→ **PROBLEM**:
Starting at the line that contains "blue pawn <589" in the listing below, write out every line word for word until you have written the line that contains "black toothbrush <188".

→ **AVAILABLE DATA**:
▼▼▼
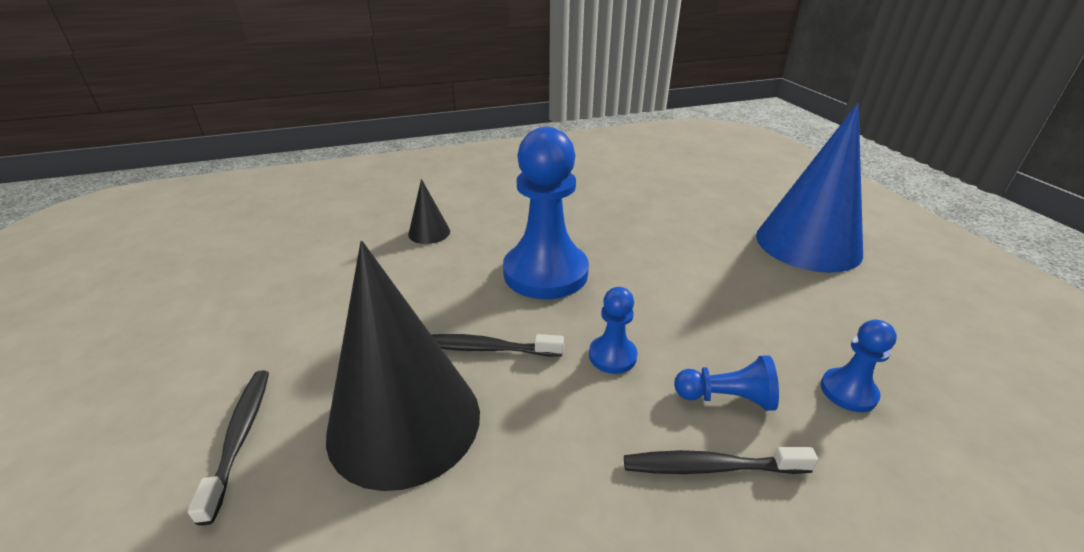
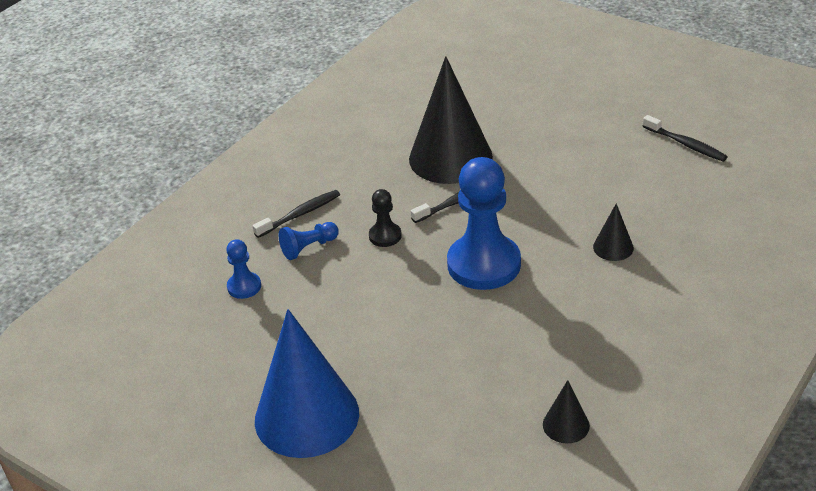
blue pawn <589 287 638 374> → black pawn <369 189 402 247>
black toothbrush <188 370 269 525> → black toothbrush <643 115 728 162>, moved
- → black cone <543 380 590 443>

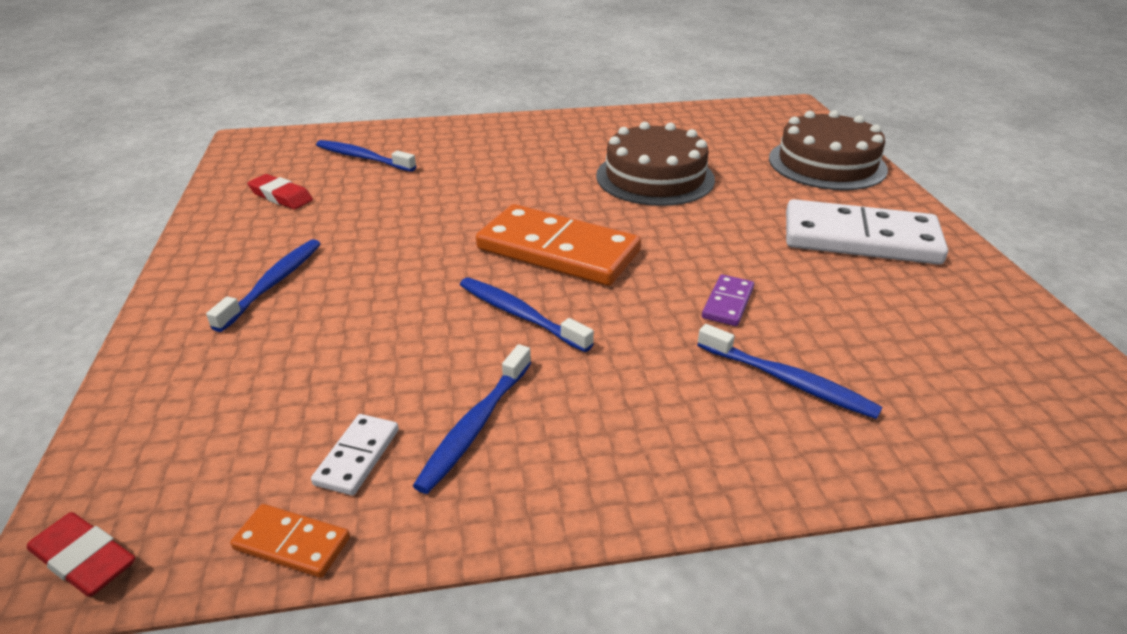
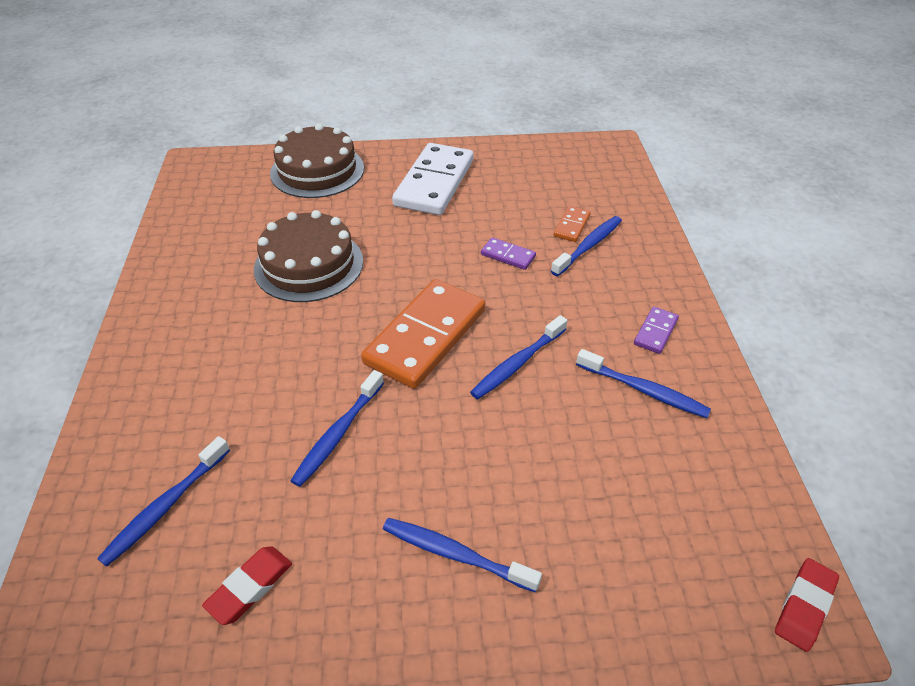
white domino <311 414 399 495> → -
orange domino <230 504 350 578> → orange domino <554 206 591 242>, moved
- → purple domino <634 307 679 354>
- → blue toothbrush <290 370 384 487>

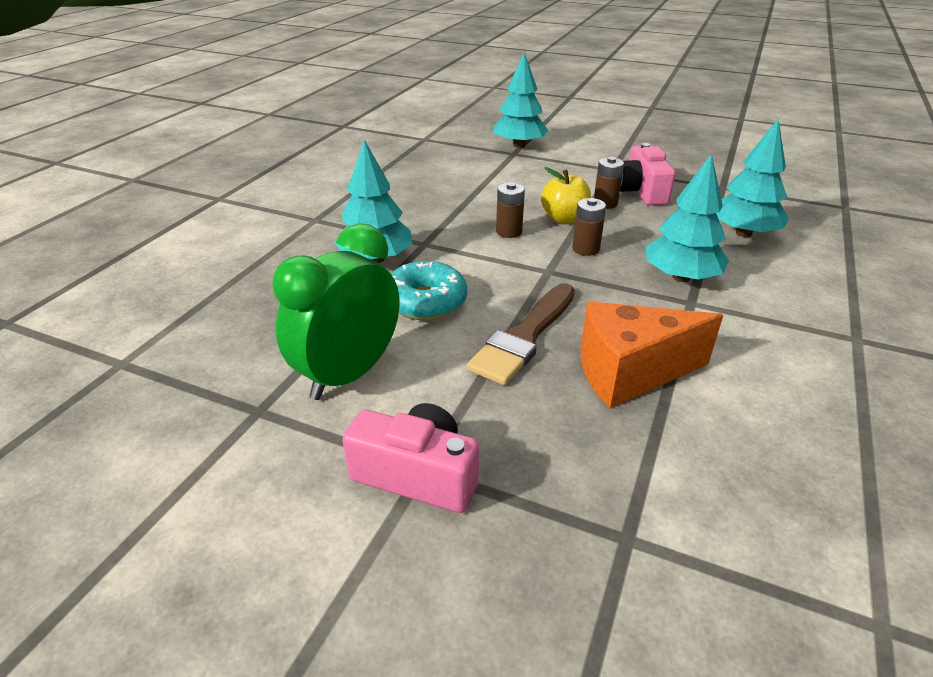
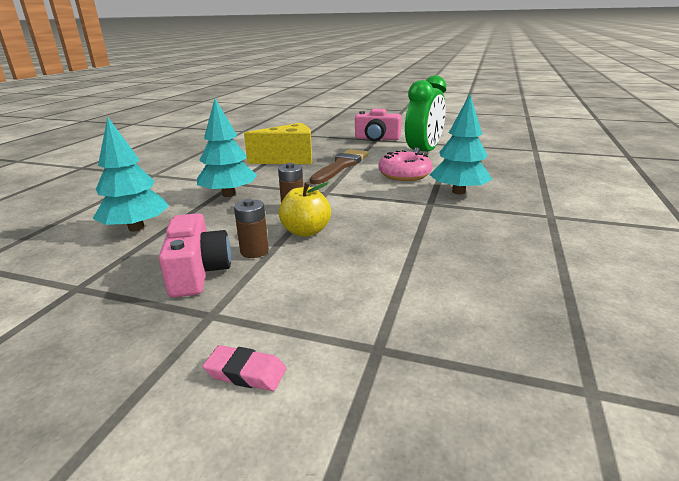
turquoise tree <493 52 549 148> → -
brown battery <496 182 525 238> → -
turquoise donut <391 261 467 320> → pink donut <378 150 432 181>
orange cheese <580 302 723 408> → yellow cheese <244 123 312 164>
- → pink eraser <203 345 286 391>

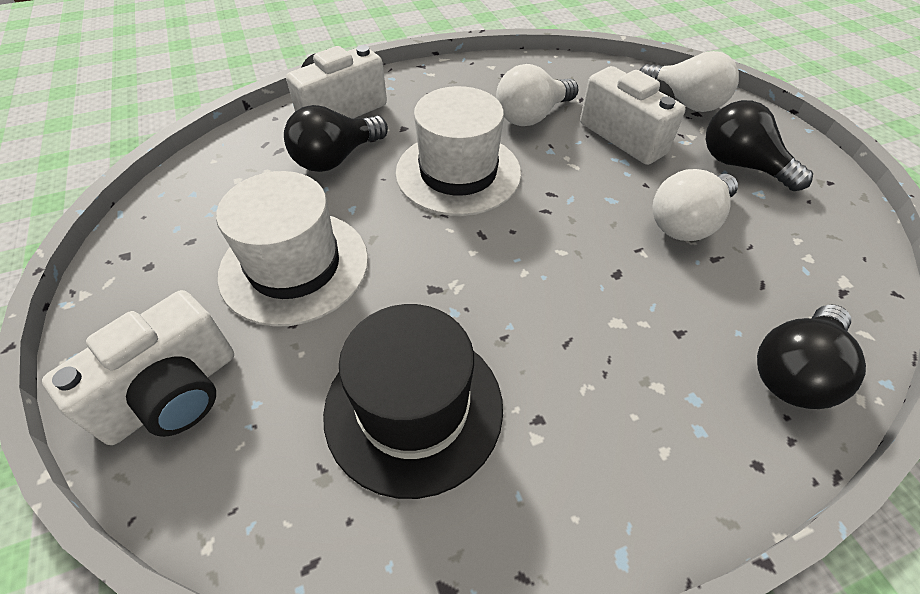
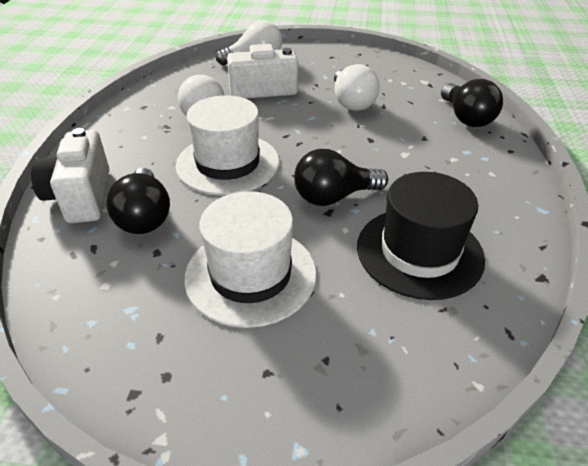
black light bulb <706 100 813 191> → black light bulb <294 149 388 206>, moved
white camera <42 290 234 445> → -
▲▲▲
▼▼▼
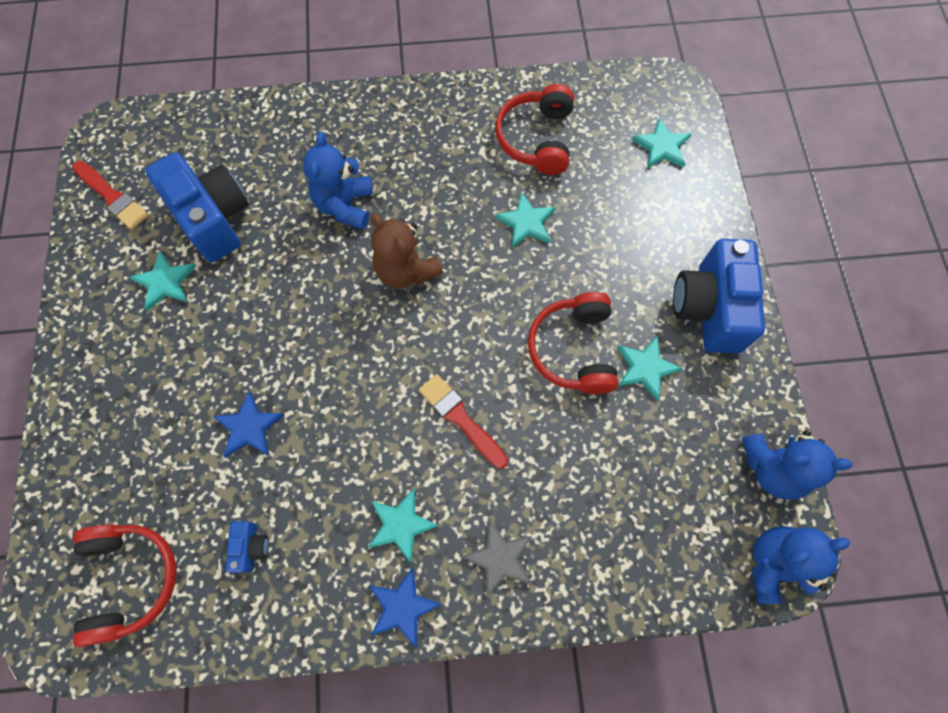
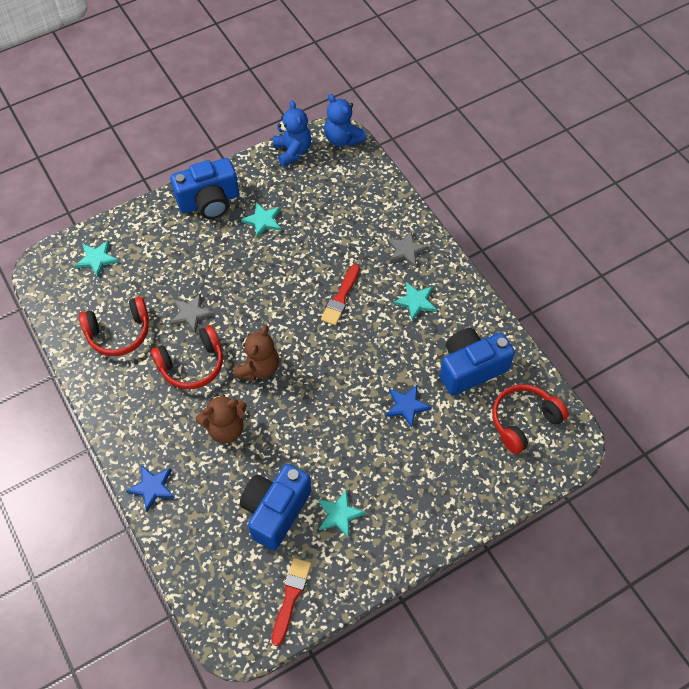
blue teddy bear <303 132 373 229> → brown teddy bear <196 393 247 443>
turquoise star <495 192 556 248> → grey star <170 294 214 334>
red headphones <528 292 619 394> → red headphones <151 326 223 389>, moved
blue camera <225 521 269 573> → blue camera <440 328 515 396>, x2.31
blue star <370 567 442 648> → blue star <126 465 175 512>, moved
▲▲▲
→ **ANSWER SPACE**:
blue pawn <589 287 638 374> → black pawn <369 189 402 247>
black toothbrush <188 370 269 525> → black toothbrush <643 115 728 162>, moved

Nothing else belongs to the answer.